===== Listed entries =====
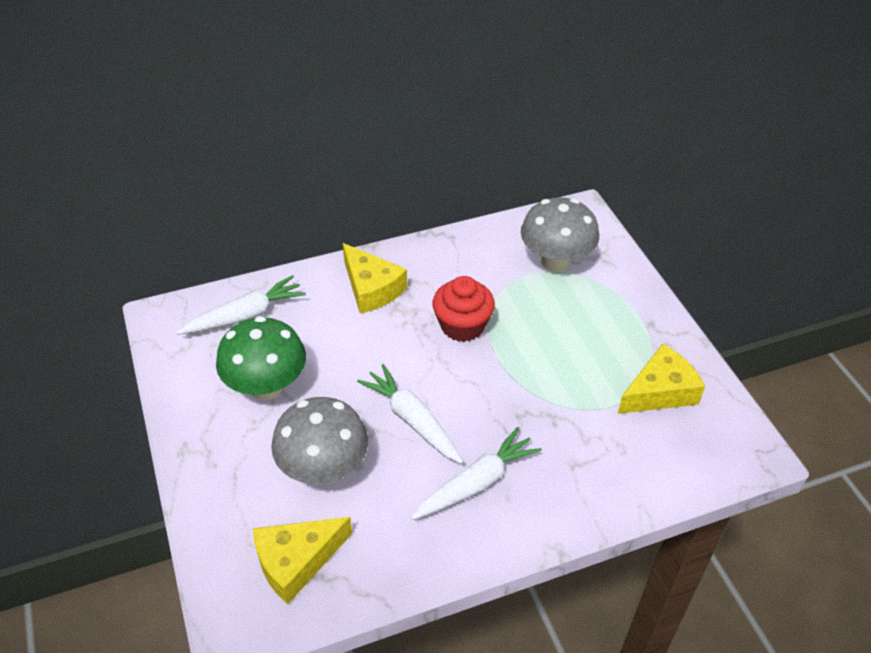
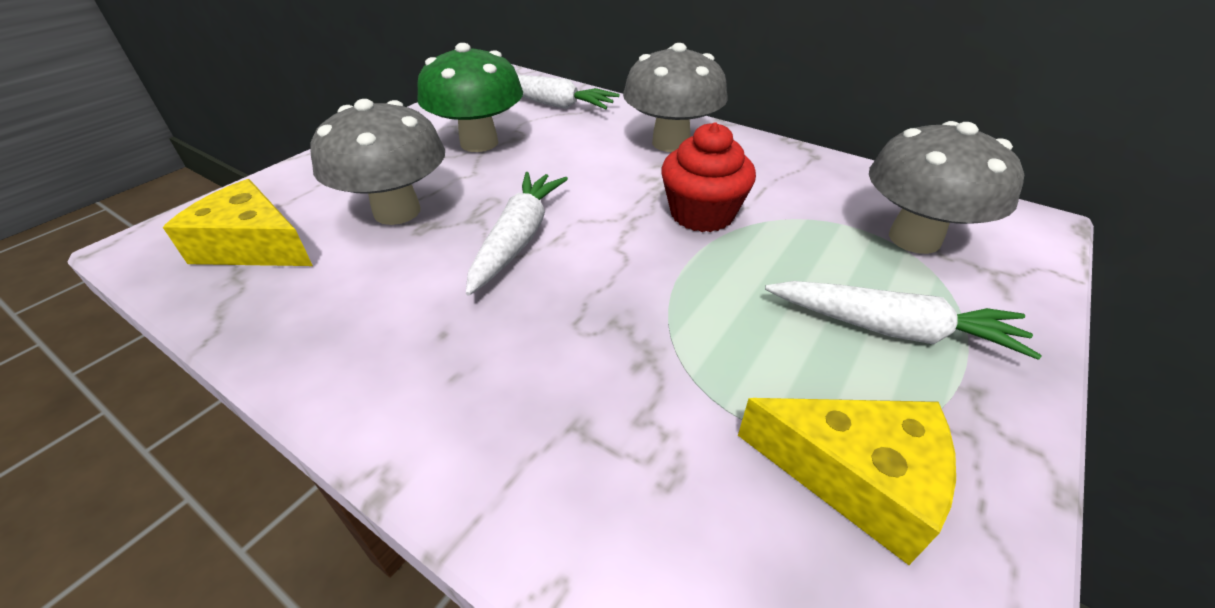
camera: 55 degrees right, 5 degrees down
(371, 288) = (670, 143): yellow cheese -> grey mushroom
(476, 483) = (459, 333): white carrot -> white carrot (892, 329)

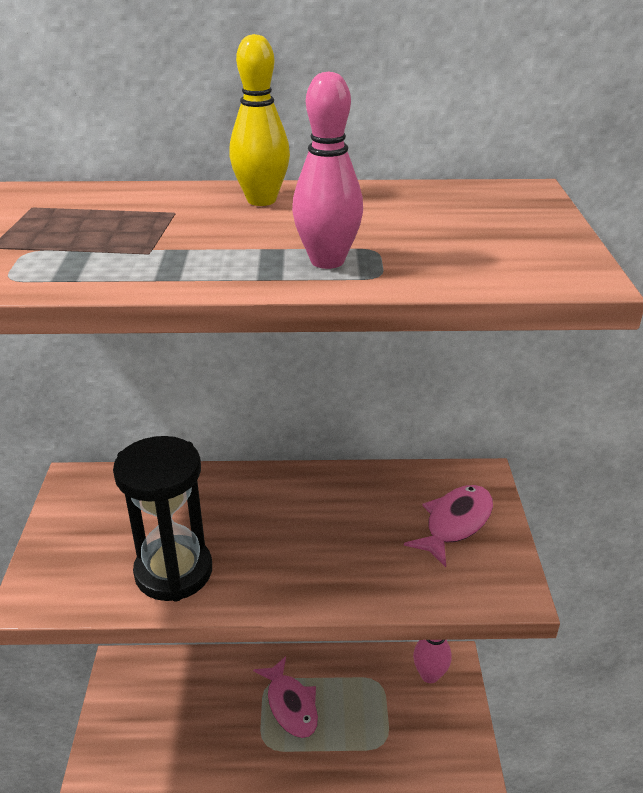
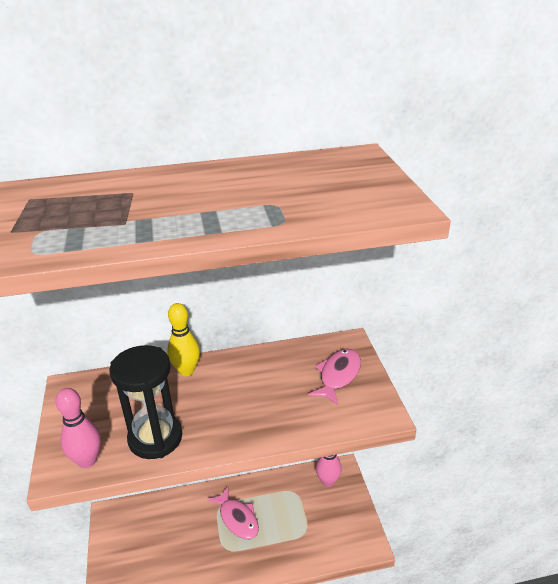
camera: 10 degrees left, 0 degrees up
(261, 200) = (190, 178): yellow bowling pin -> yellow bowling pin (186, 371)
(327, 261) = (247, 216): pink bowling pin -> pink bowling pin (87, 460)

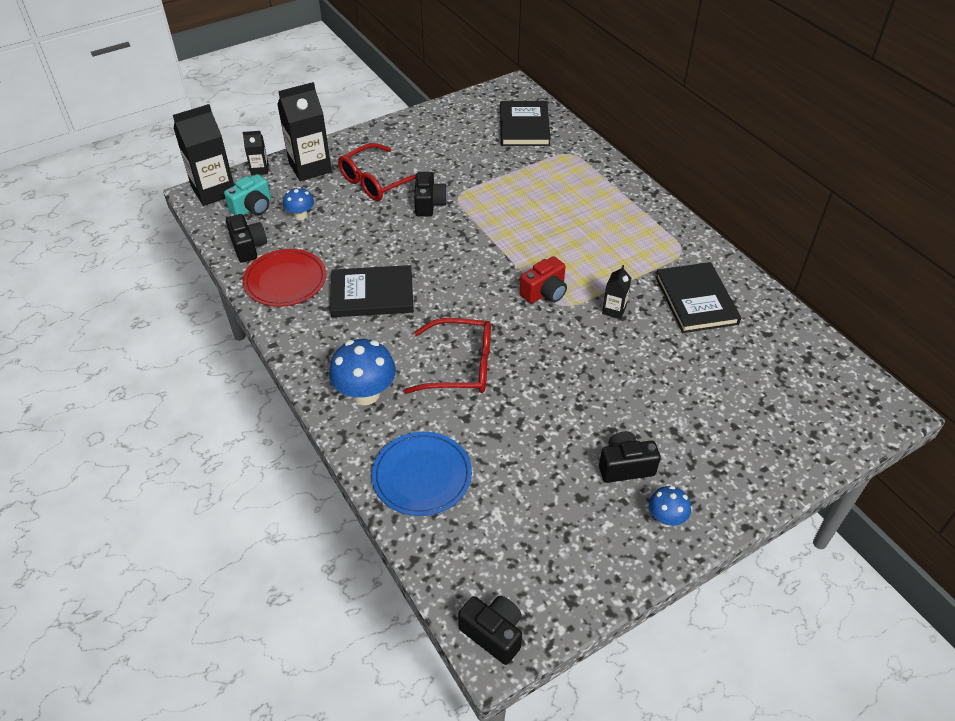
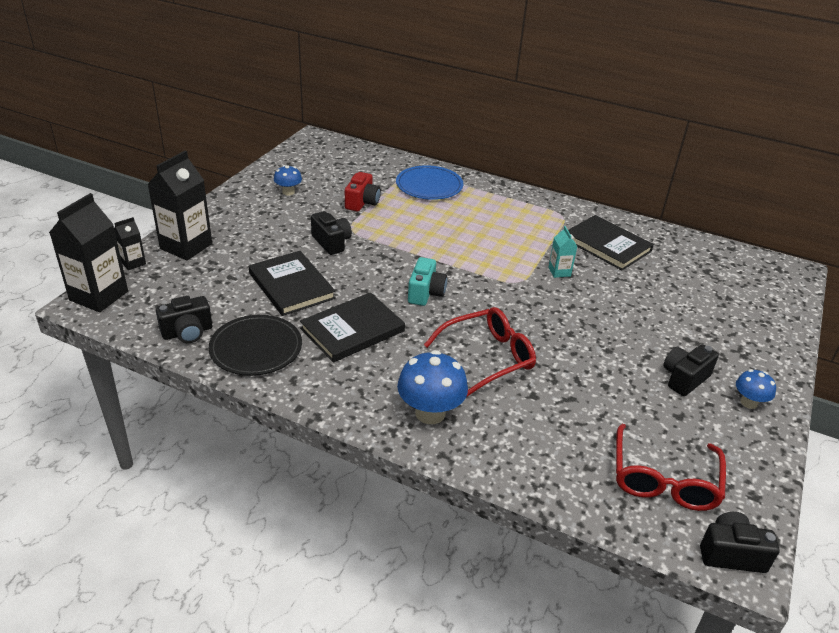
camera: 35 degrees left, 10 degrees down
(248, 247) = (187, 332): black camera -> black camera turned 120 degrees clockwise
(253, 208) = (158, 297): turquoise camera -> turquoise camera (426, 293)
(285, 280) = (256, 348): red plate -> black plate
(301, 216) = (216, 288): blue mushroom -> blue mushroom (288, 192)
(377, 181) = (265, 239): red glasses -> red glasses (664, 479)
(422, 476) = (546, 458): blue plate -> blue plate (429, 185)
(524, 126) = (354, 163): black book -> black book (291, 286)
(545, 292) = (496, 277): red camera -> red camera (362, 202)
(614, 310) = (559, 272): black carton -> turquoise carton

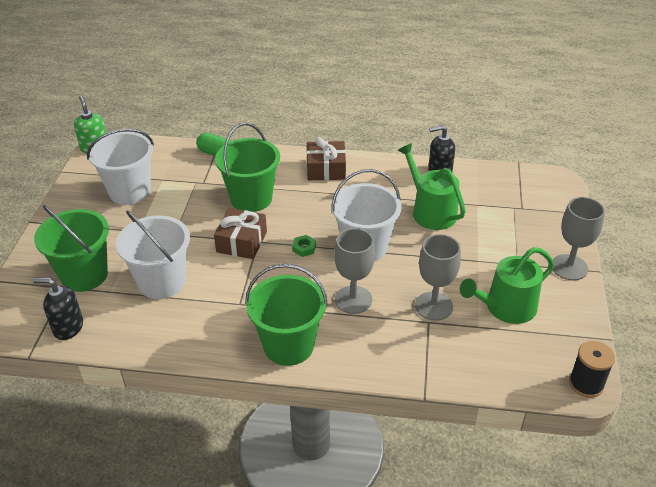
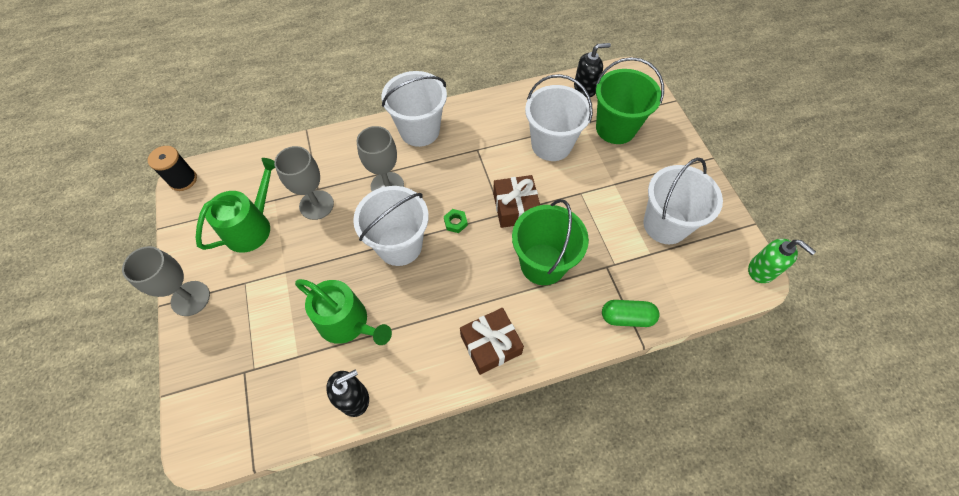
camera: 155 degrees right, 20 degrees up
(288, 345) = (419, 130): green bucket -> white bucket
=====
§ Exercise directions
Pictures do not belong in the copy. Please reproduce the entries above exactly otherwise.

§ Expected answer
camera: 55 degrees right, 5 degrees down
(371, 288) = (670, 143): yellow cheese -> grey mushroom
(476, 483) = (459, 333): white carrot -> white carrot (892, 329)

camera: 10 degrees left, 0 degrees up
(261, 200) = (190, 178): yellow bowling pin -> yellow bowling pin (186, 371)
(327, 261) = (247, 216): pink bowling pin -> pink bowling pin (87, 460)

camera: 35 degrees left, 10 degrees down
(248, 247) = (187, 332): black camera -> black camera turned 120 degrees clockwise
(253, 208) = (158, 297): turquoise camera -> turquoise camera (426, 293)
(285, 280) = (256, 348): red plate -> black plate
(301, 216) = (216, 288): blue mushroom -> blue mushroom (288, 192)
(377, 181) = (265, 239): red glasses -> red glasses (664, 479)
(422, 476) = (546, 458): blue plate -> blue plate (429, 185)
(524, 126) = (354, 163): black book -> black book (291, 286)
(545, 292) = (496, 277): red camera -> red camera (362, 202)
(614, 310) = (559, 272): black carton -> turquoise carton

camera: 155 degrees right, 20 degrees up
(288, 345) = (419, 130): green bucket -> white bucket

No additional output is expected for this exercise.